Entries supplied:
════
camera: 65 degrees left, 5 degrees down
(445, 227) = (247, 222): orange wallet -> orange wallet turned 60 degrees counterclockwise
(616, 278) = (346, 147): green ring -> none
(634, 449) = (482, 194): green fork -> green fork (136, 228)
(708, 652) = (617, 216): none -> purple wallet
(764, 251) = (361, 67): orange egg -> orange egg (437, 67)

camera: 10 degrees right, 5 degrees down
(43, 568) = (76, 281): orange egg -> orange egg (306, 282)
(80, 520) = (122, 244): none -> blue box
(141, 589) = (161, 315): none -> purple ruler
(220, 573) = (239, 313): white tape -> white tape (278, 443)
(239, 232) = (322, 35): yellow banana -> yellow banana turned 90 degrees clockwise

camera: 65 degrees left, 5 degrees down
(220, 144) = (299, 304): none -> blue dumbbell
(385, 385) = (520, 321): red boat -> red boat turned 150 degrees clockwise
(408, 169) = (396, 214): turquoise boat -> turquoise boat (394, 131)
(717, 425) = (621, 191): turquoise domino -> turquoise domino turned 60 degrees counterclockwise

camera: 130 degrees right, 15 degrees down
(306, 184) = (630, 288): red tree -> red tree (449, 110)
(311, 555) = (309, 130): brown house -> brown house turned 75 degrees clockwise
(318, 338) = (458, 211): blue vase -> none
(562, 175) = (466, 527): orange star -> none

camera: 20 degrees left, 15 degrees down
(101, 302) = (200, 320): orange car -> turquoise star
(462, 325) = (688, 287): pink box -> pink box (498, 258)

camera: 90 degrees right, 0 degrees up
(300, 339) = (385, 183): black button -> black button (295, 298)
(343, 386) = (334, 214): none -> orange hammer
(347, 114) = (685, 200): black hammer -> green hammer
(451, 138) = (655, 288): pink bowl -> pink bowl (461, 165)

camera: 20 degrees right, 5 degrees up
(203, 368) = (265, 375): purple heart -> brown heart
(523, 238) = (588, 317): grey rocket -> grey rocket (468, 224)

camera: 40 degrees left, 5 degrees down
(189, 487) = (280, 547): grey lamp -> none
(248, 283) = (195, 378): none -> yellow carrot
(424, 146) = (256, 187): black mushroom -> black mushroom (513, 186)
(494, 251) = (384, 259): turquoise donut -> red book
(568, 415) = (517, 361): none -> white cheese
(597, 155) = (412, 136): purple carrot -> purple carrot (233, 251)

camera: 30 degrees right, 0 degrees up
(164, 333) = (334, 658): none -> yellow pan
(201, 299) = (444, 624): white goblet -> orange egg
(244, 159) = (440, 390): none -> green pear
════
What you are asked to do:
Copy out the whole listing above, leaving each line exactly as it stands.

Solution for this exercise:
camera: 65 degrees left, 5 degrees down
(445, 227) = (247, 222): orange wallet -> orange wallet turned 60 degrees counterclockwise
(616, 278) = (346, 147): green ring -> none
(634, 449) = (482, 194): green fork -> green fork (136, 228)
(708, 652) = (617, 216): none -> purple wallet
(764, 251) = (361, 67): orange egg -> orange egg (437, 67)

camera: 10 degrees right, 5 degrees down
(43, 568) = (76, 281): orange egg -> orange egg (306, 282)
(80, 520) = (122, 244): none -> blue box
(141, 589) = (161, 315): none -> purple ruler
(220, 573) = (239, 313): white tape -> white tape (278, 443)
(239, 232) = (322, 35): yellow banana -> yellow banana turned 90 degrees clockwise

camera: 65 degrees left, 5 degrees down
(220, 144) = (299, 304): none -> blue dumbbell
(385, 385) = (520, 321): red boat -> red boat turned 150 degrees clockwise
(408, 169) = (396, 214): turquoise boat -> turquoise boat (394, 131)
(717, 425) = (621, 191): turquoise domino -> turquoise domino turned 60 degrees counterclockwise

camera: 130 degrees right, 15 degrees down
(306, 184) = (630, 288): red tree -> red tree (449, 110)
(311, 555) = (309, 130): brown house -> brown house turned 75 degrees clockwise
(318, 338) = (458, 211): blue vase -> none
(562, 175) = (466, 527): orange star -> none

camera: 20 degrees left, 15 degrees down
(101, 302) = (200, 320): orange car -> turquoise star
(462, 325) = (688, 287): pink box -> pink box (498, 258)

camera: 90 degrees right, 0 degrees up
(300, 339) = (385, 183): black button -> black button (295, 298)
(343, 386) = (334, 214): none -> orange hammer
(347, 114) = (685, 200): black hammer -> green hammer
(451, 138) = (655, 288): pink bowl -> pink bowl (461, 165)

camera: 20 degrees right, 5 degrees up
(203, 368) = (265, 375): purple heart -> brown heart
(523, 238) = (588, 317): grey rocket -> grey rocket (468, 224)

camera: 40 degrees left, 5 degrees down
(189, 487) = (280, 547): grey lamp -> none
(248, 283) = (195, 378): none -> yellow carrot
(424, 146) = (256, 187): black mushroom -> black mushroom (513, 186)
(494, 251) = (384, 259): turquoise donut -> red book
(568, 415) = (517, 361): none -> white cheese
(597, 155) = (412, 136): purple carrot -> purple carrot (233, 251)

camera: 30 degrees right, 0 degrees up
(164, 333) = (334, 658): none -> yellow pan
(201, 299) = (444, 624): white goblet -> orange egg
(244, 159) = (440, 390): none -> green pear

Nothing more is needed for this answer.